- [ABOUT THIS TASK]: A single number is the expected answer: the count of lines in the records below that contain "star".

- [RECORDS SUPPLIED]:

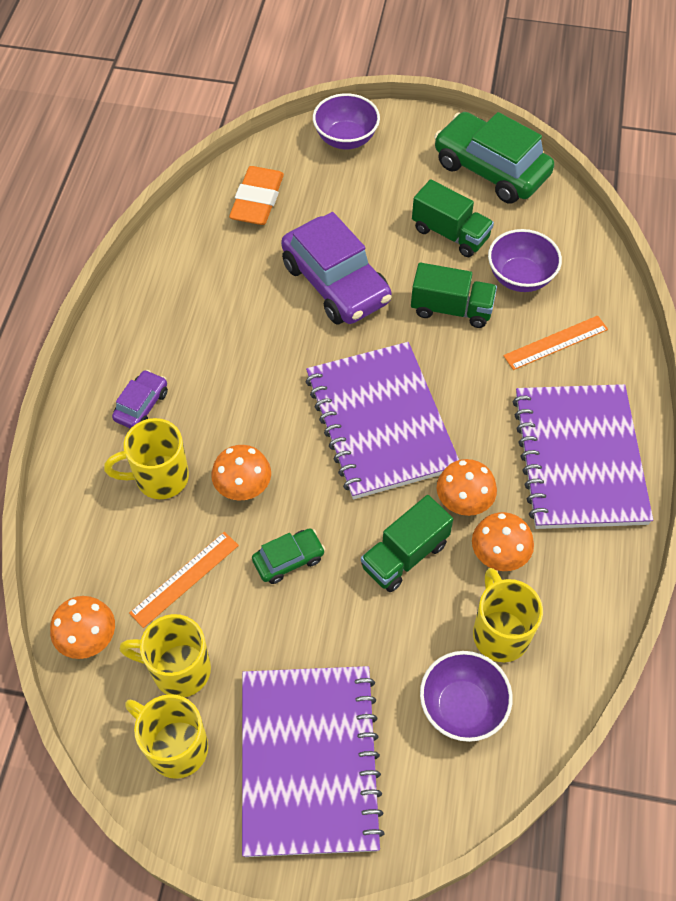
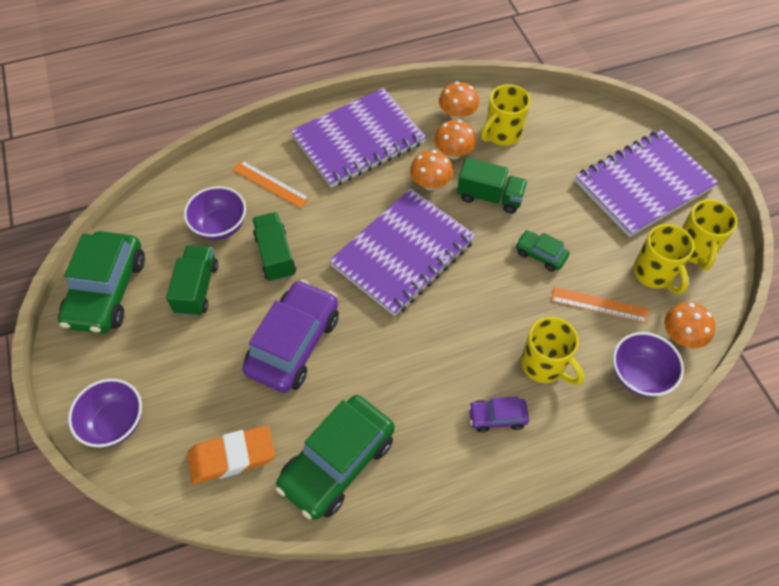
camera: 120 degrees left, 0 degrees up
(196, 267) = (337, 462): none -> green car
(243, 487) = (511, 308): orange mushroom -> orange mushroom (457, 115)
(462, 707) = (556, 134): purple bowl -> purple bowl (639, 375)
==
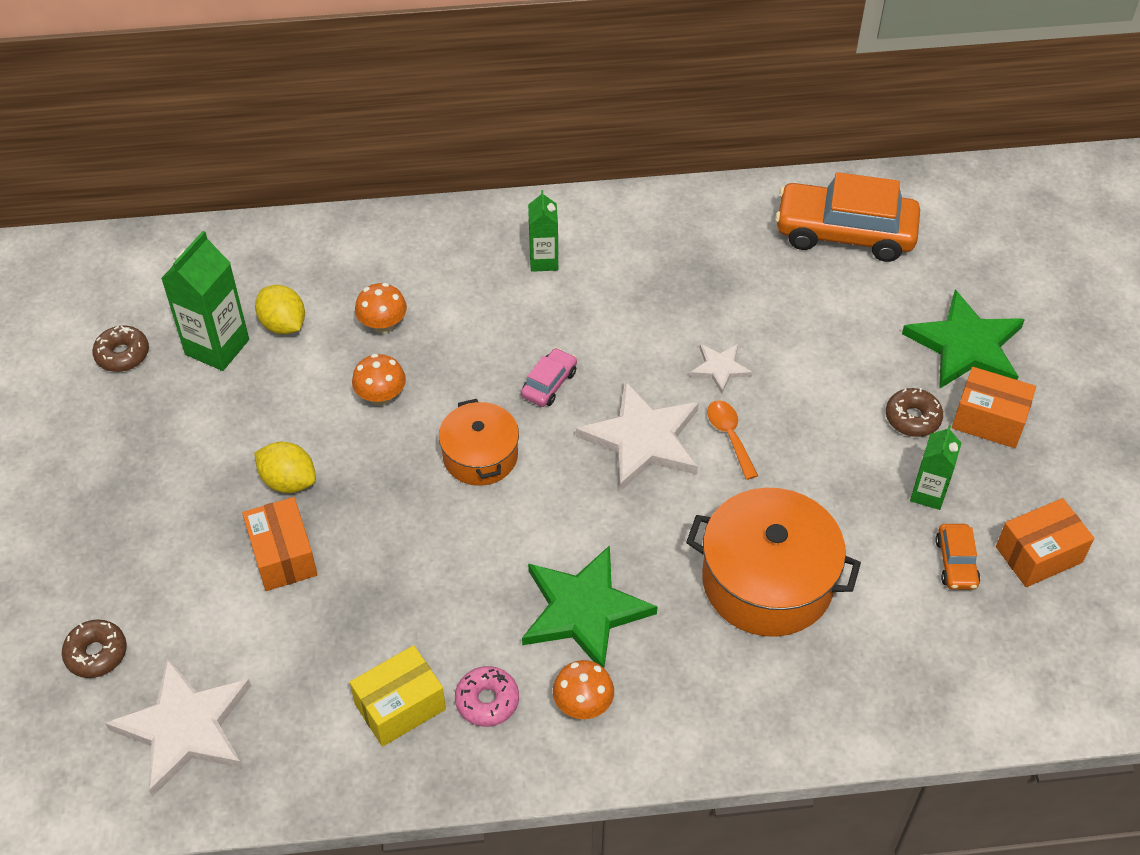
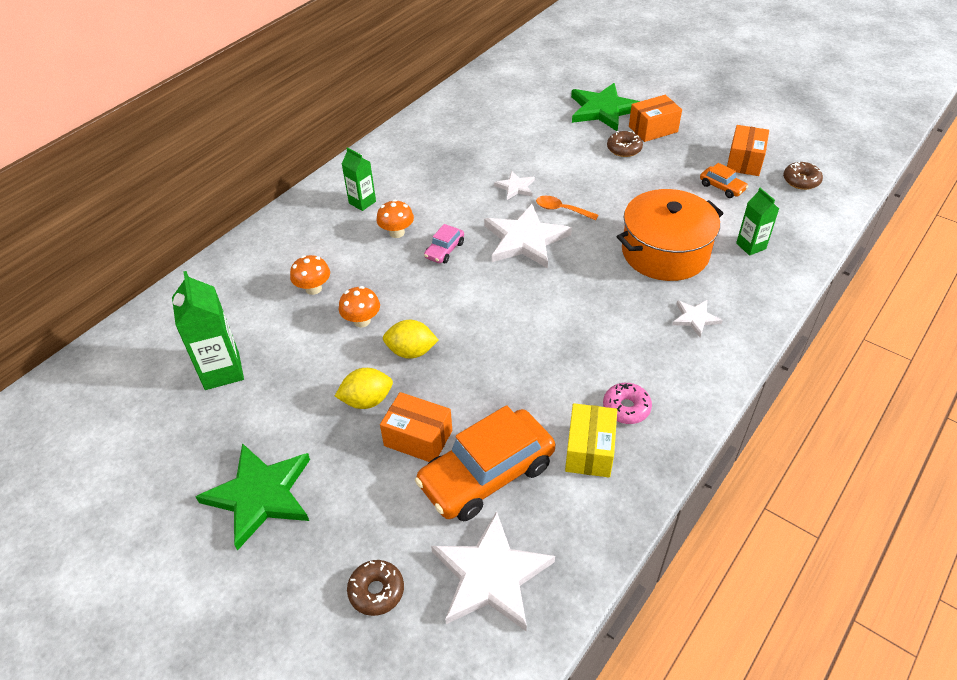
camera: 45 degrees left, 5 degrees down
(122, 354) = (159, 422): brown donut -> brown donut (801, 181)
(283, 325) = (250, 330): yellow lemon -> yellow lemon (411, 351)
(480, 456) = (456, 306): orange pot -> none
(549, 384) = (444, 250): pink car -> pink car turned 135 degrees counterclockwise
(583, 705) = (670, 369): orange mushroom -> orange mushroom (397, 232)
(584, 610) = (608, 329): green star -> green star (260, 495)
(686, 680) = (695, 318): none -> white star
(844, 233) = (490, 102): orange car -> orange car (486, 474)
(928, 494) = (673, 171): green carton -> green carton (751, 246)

- [SOLUTION TO THIS PROBLEM]: 2